Content starts
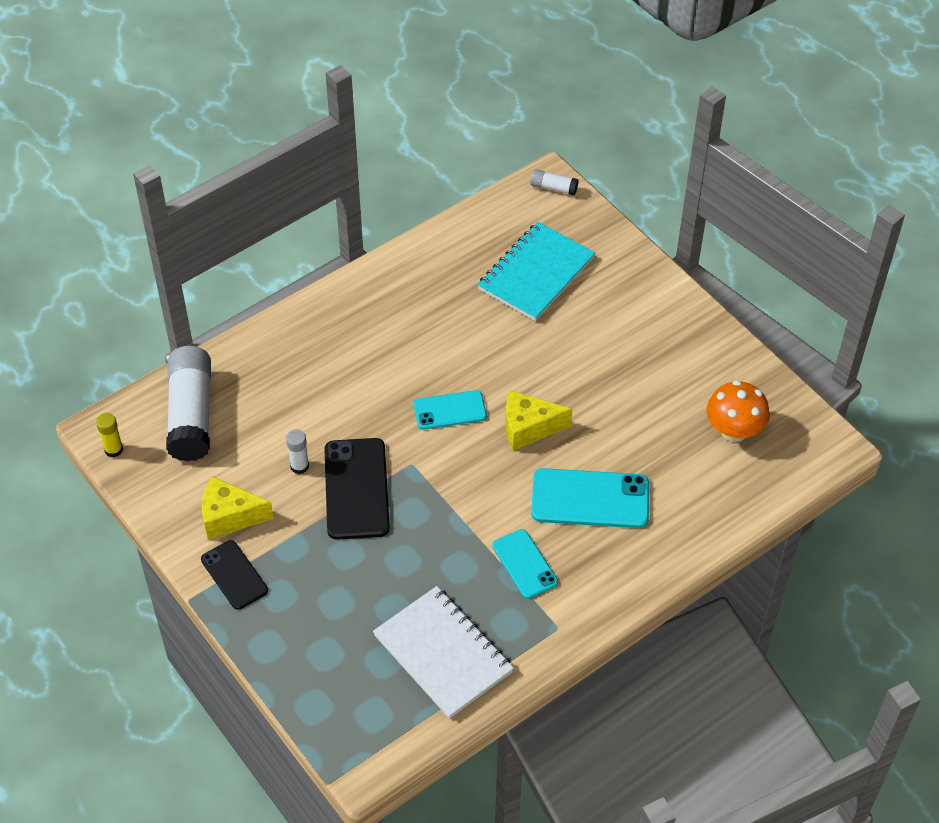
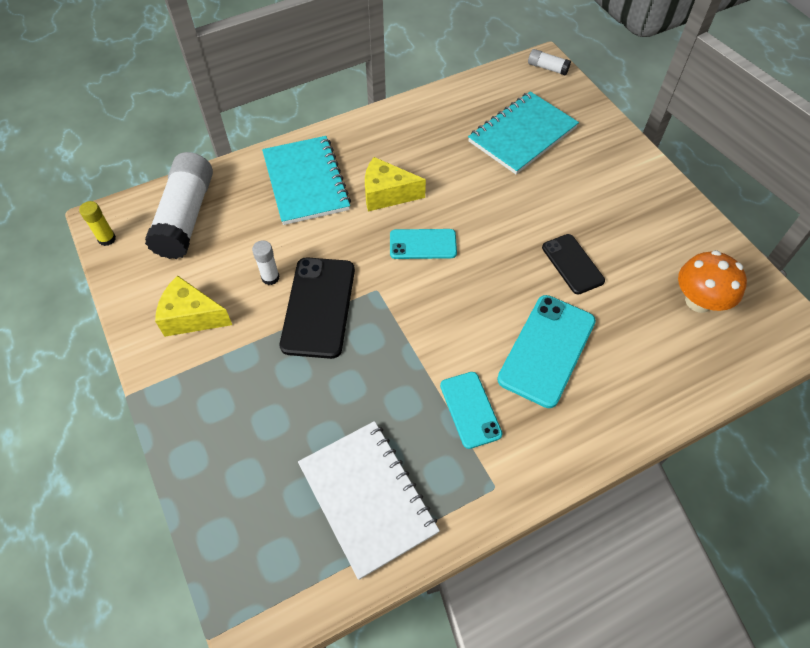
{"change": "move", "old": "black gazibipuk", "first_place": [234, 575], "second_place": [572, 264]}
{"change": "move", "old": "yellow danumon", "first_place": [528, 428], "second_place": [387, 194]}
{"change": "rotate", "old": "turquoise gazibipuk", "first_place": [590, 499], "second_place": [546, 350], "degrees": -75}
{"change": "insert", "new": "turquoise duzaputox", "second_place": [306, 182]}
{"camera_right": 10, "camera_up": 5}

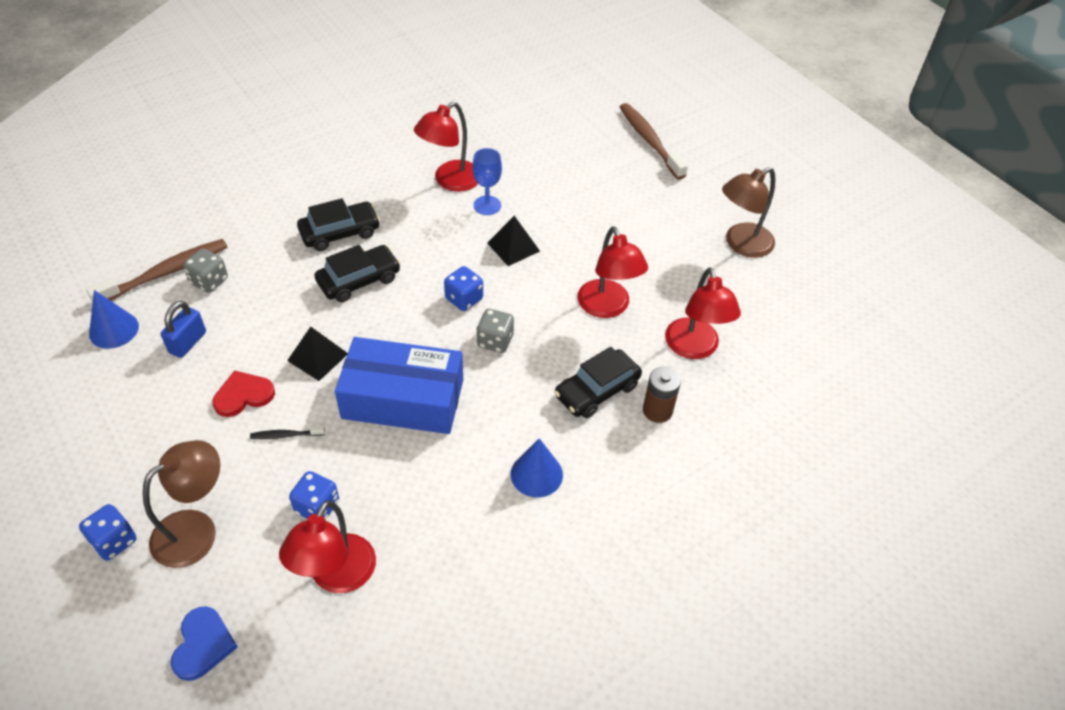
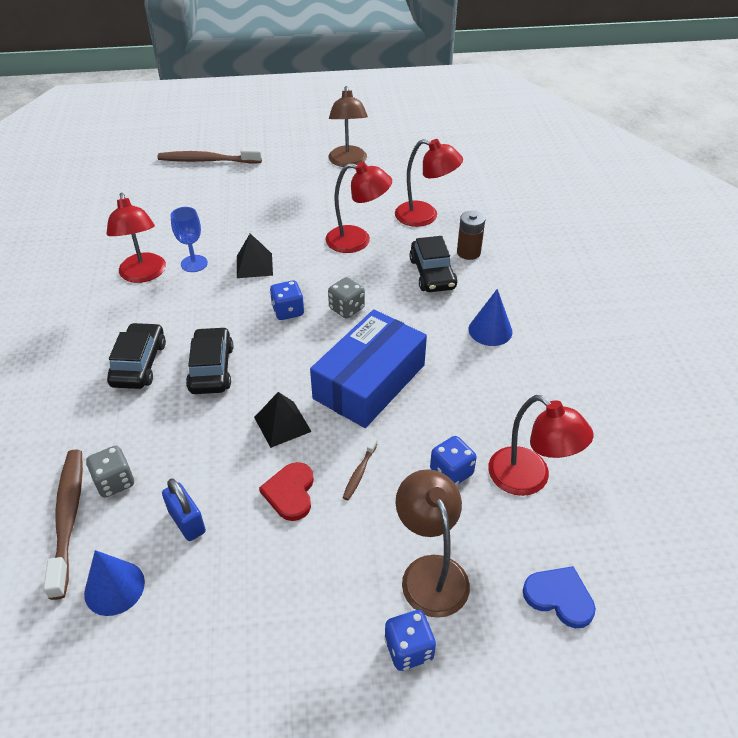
{"change": "recolor", "old": "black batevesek", "new": "brown batevesek", "first_place": [286, 435], "second_place": [359, 473]}
{"camera_right": -60, "camera_up": -5}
Content ends
--- Exercise objective ---
Retype the data above in full, exactly as it stands, and skip any image.

--- Answer space ---
{"change": "move", "old": "black gazibipuk", "first_place": [234, 575], "second_place": [572, 264]}
{"change": "move", "old": "yellow danumon", "first_place": [528, 428], "second_place": [387, 194]}
{"change": "rotate", "old": "turquoise gazibipuk", "first_place": [590, 499], "second_place": [546, 350], "degrees": -75}
{"change": "insert", "new": "turquoise duzaputox", "second_place": [306, 182]}
{"camera_right": 10, "camera_up": 5}

{"change": "recolor", "old": "black batevesek", "new": "brown batevesek", "first_place": [286, 435], "second_place": [359, 473]}
{"camera_right": -60, "camera_up": -5}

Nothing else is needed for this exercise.